REQUIREMENT: Show every line in the records below that contains the word "pink".

WORKING DATA:
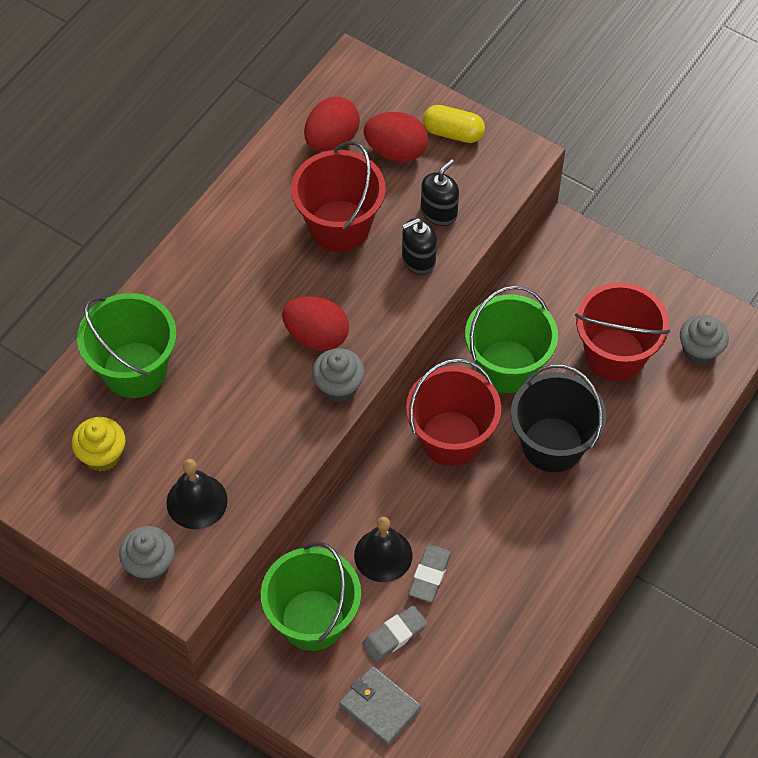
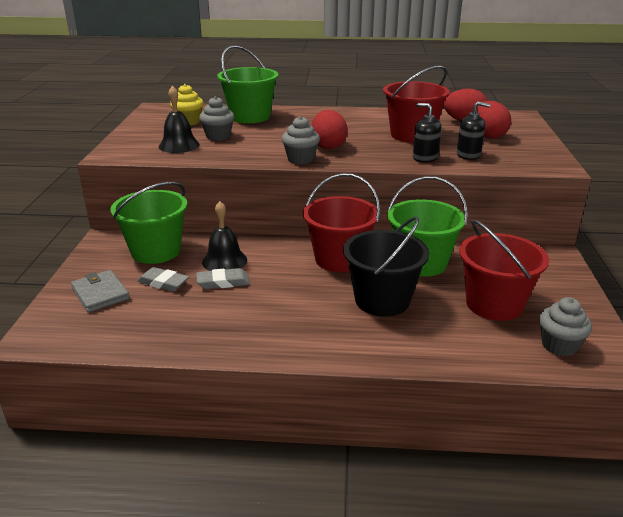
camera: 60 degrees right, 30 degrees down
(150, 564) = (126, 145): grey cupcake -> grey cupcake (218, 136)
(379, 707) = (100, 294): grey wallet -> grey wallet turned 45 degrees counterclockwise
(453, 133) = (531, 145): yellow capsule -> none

--

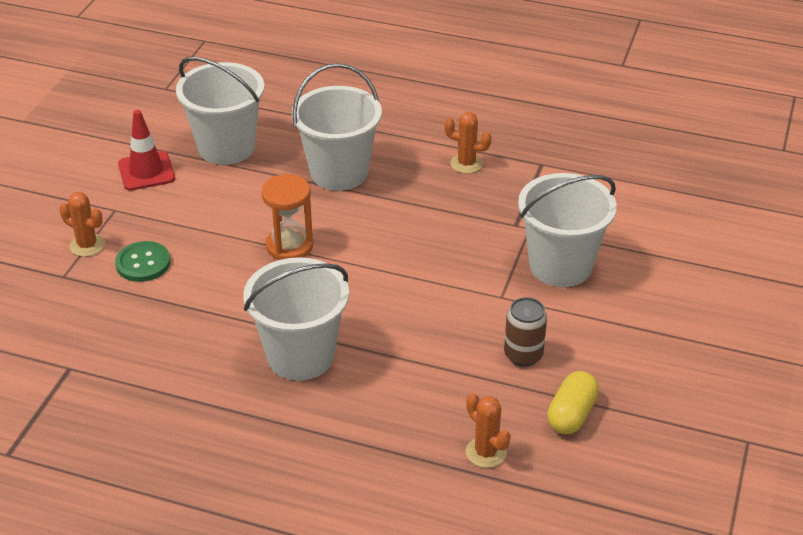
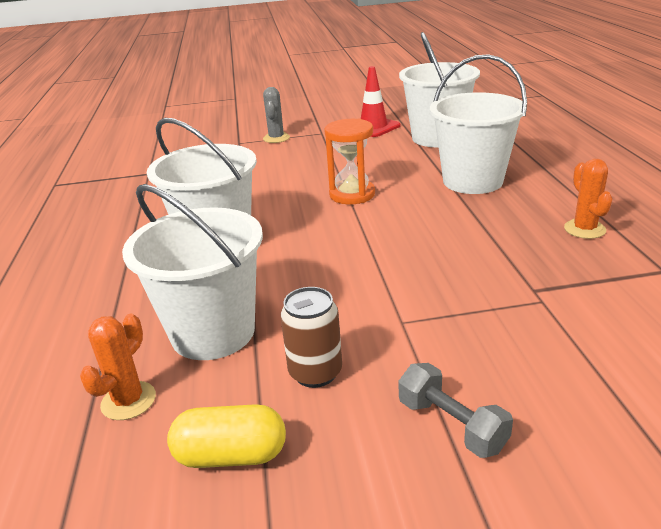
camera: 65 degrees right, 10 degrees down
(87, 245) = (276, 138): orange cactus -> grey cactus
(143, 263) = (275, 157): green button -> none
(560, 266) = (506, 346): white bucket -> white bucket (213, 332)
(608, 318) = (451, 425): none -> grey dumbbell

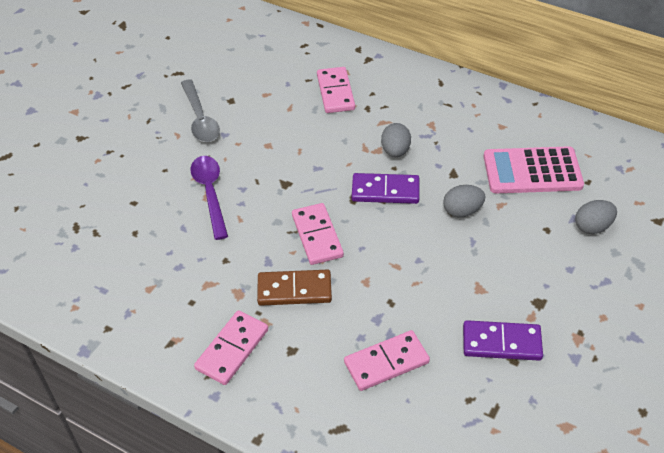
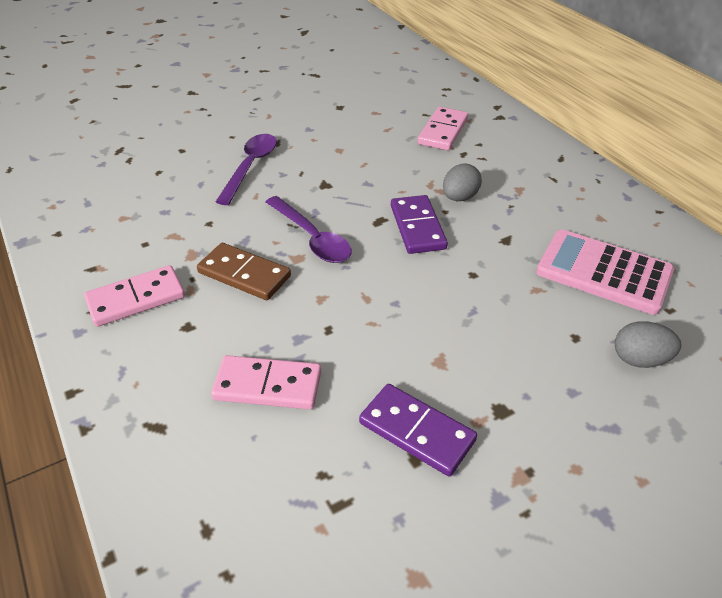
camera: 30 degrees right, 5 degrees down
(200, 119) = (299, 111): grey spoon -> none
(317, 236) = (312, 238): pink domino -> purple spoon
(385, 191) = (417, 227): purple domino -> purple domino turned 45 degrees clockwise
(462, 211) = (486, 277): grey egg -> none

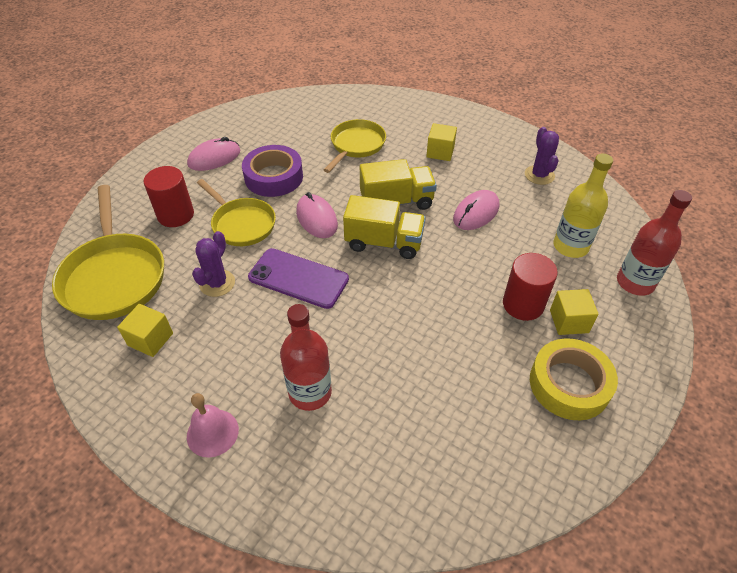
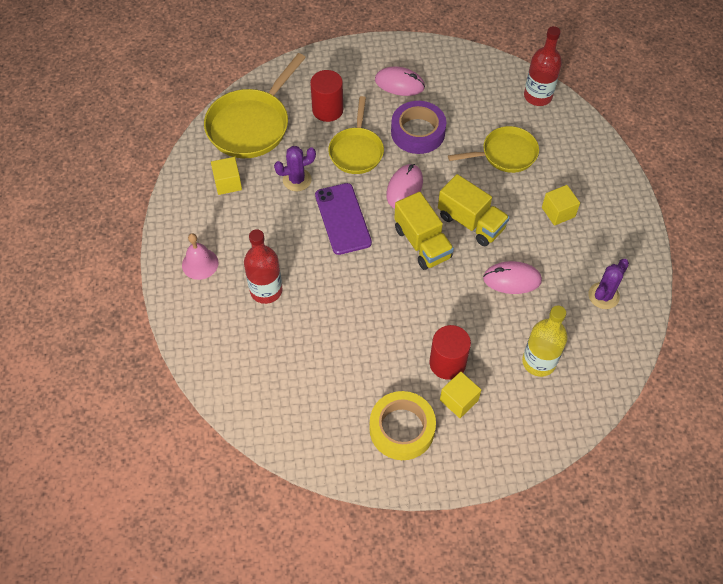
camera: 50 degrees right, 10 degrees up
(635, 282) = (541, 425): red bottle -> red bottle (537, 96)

--

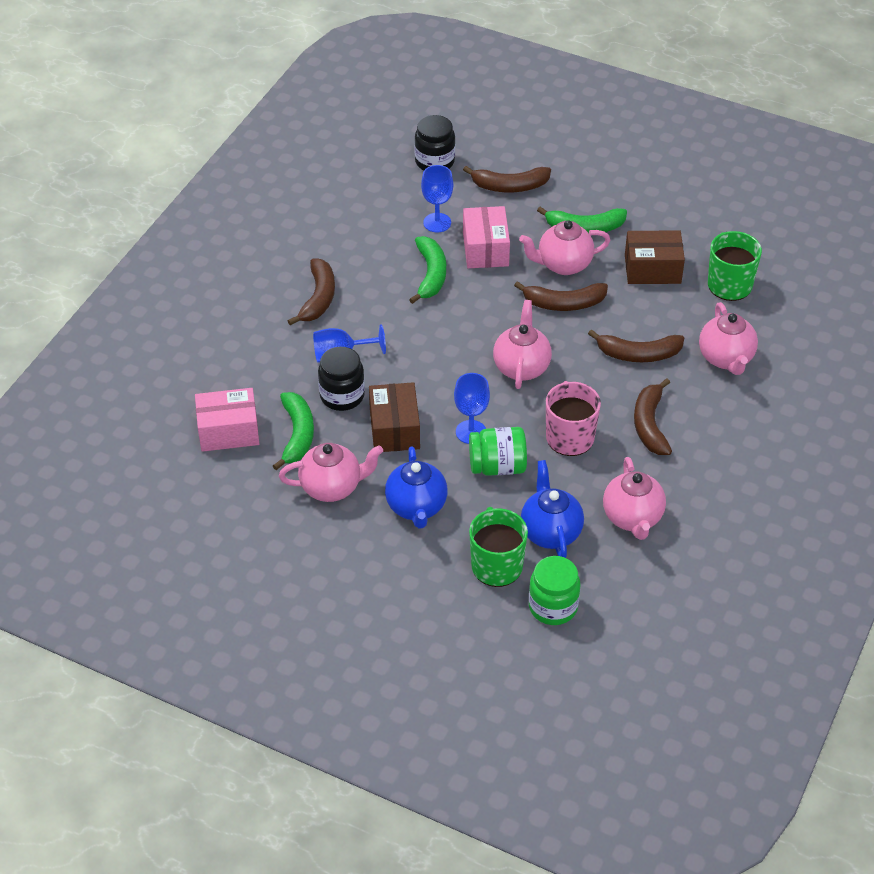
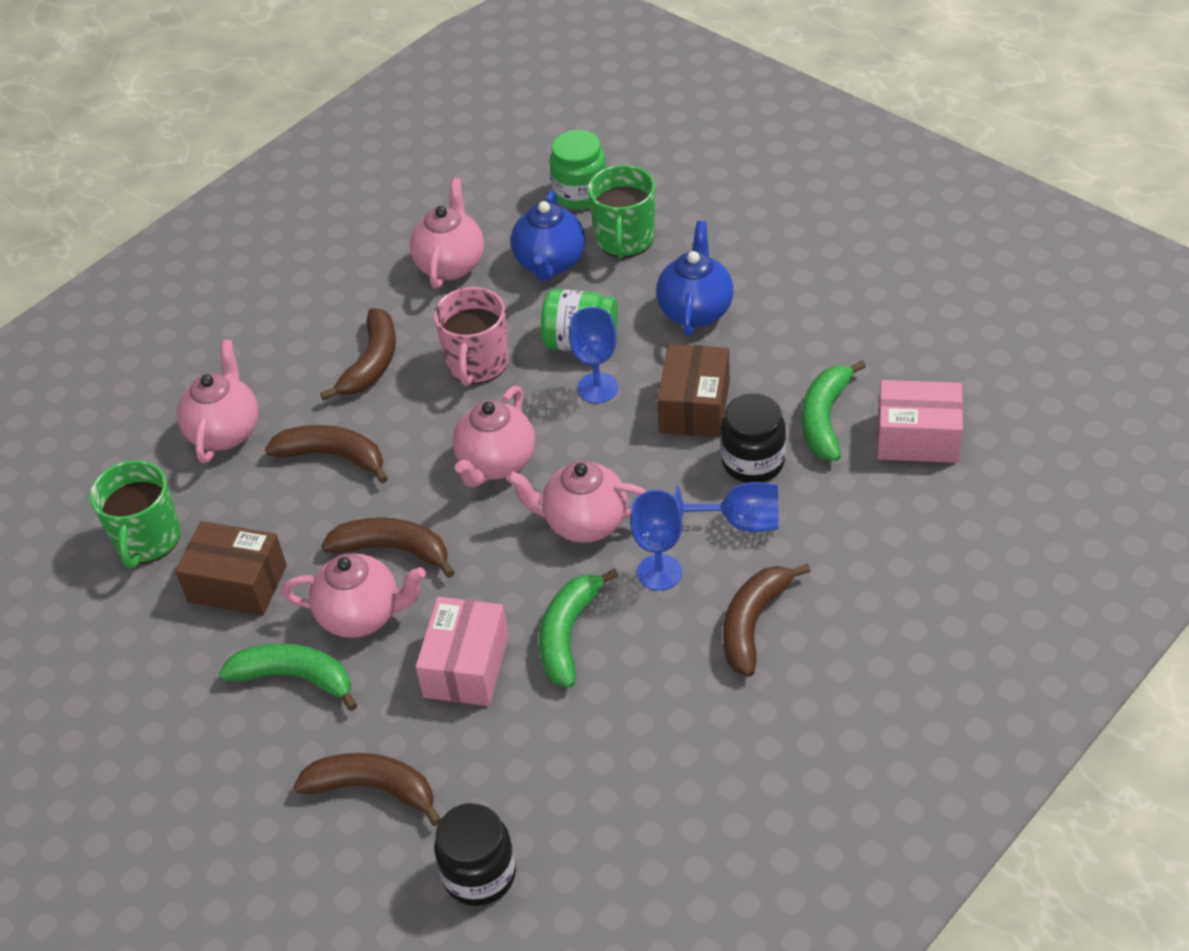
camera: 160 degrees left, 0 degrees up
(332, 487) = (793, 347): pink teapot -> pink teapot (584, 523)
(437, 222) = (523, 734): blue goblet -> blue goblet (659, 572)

RESPONSE BOX:
(317, 236) = (312, 238): pink domino -> purple spoon
(332, 487) = (793, 347): pink teapot -> pink teapot (584, 523)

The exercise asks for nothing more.